*TASK DETAILS*: All of the data should be restated word for word, with the pictures omitted.

*AVAILABLE RECORDS*:

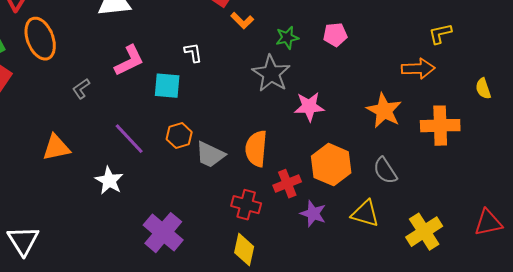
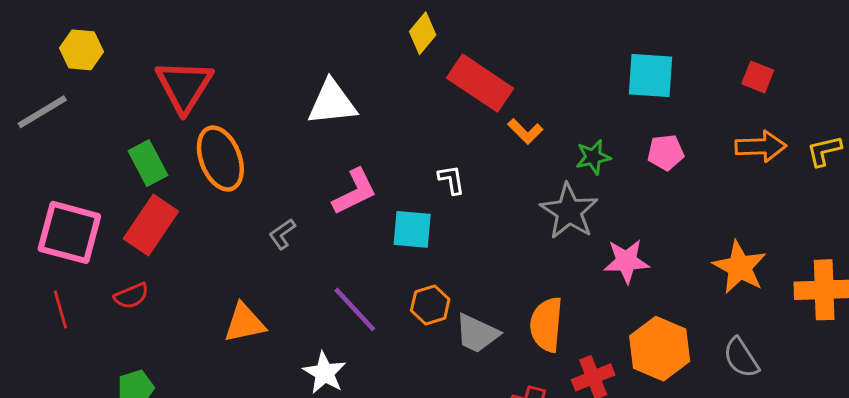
orange arrow: (418, 69) -> (761, 146), moved

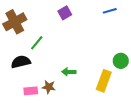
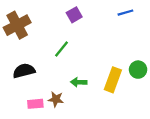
green line: (37, 43) -> (62, 49), moved
yellow rectangle: (104, 81) -> (113, 80), moved

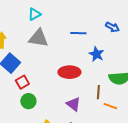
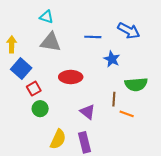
cyan triangle: (34, 14) -> (46, 17), turned 48
blue arrow: (112, 27) -> (129, 31), size x1.5
red ellipse: (69, 72) -> (71, 77), moved

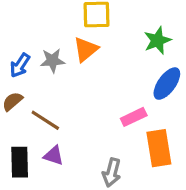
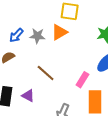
pink rectangle: (134, 117) -> (82, 80), turned -42
brown line: (45, 120) -> (46, 73), moved

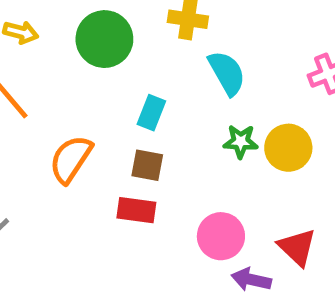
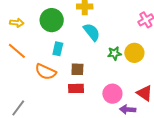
cyan semicircle: (227, 73) -> (92, 32), moved
cyan rectangle: (151, 113) -> (58, 49), moved
orange semicircle: (71, 159) -> (46, 72), turned -90

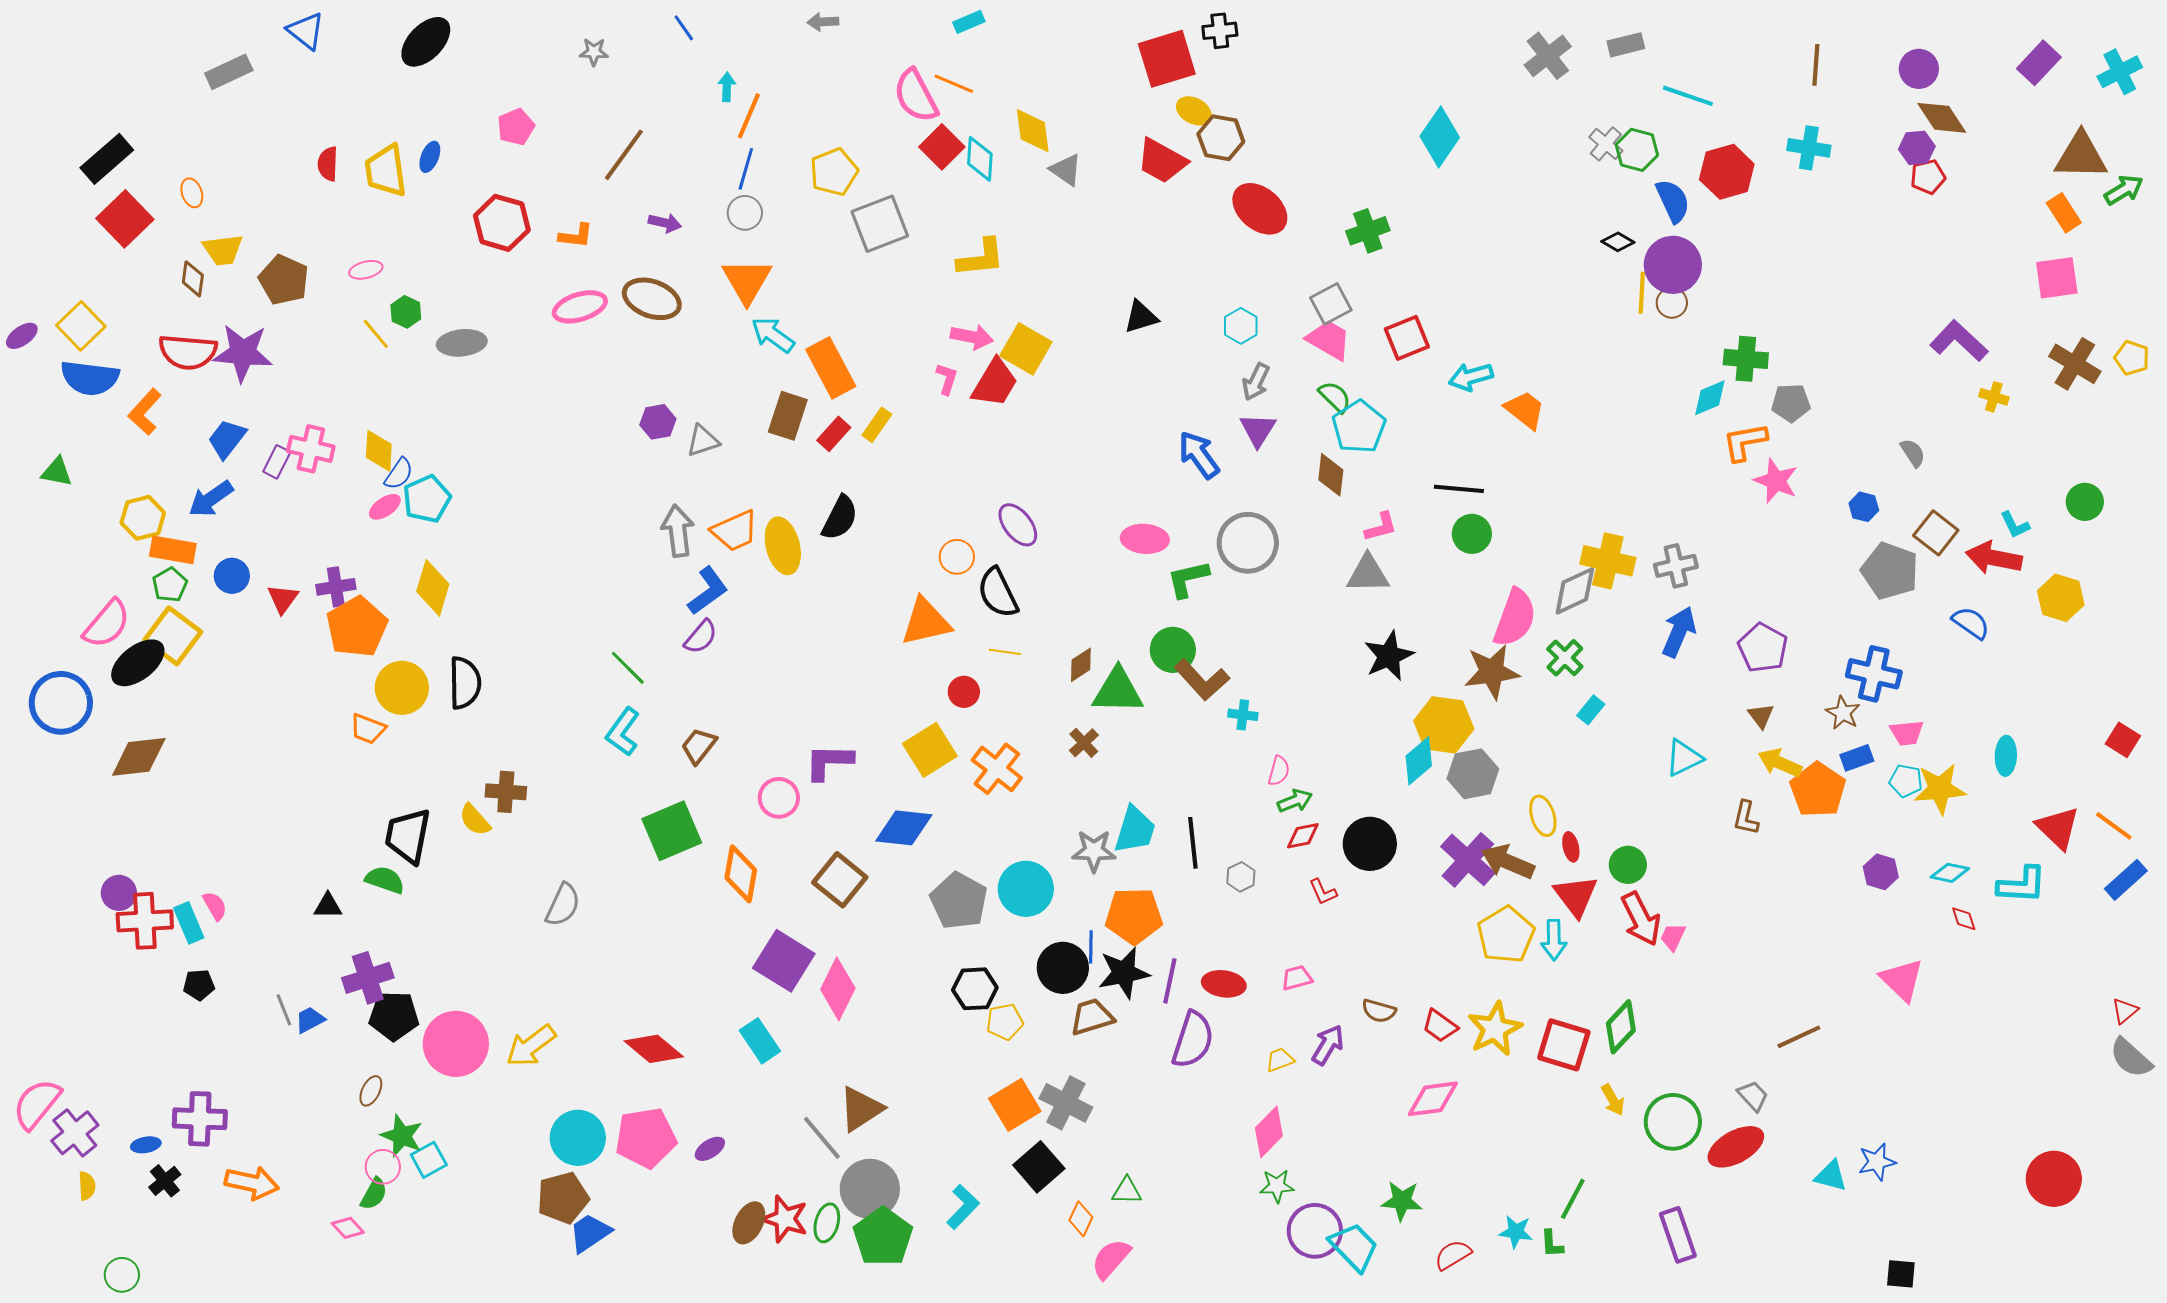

*TASK RESPONSE*:
orange arrow: (418, 69) -> (761, 146), moved

green line: (37, 43) -> (62, 49), moved
yellow rectangle: (104, 81) -> (113, 80), moved

cyan triangle: (34, 14) -> (46, 17), turned 48
blue arrow: (112, 27) -> (129, 31), size x1.5
red ellipse: (69, 72) -> (71, 77), moved

pink rectangle: (134, 117) -> (82, 80), turned -42
brown line: (45, 120) -> (46, 73), moved

cyan semicircle: (227, 73) -> (92, 32), moved
cyan rectangle: (151, 113) -> (58, 49), moved
orange semicircle: (71, 159) -> (46, 72), turned -90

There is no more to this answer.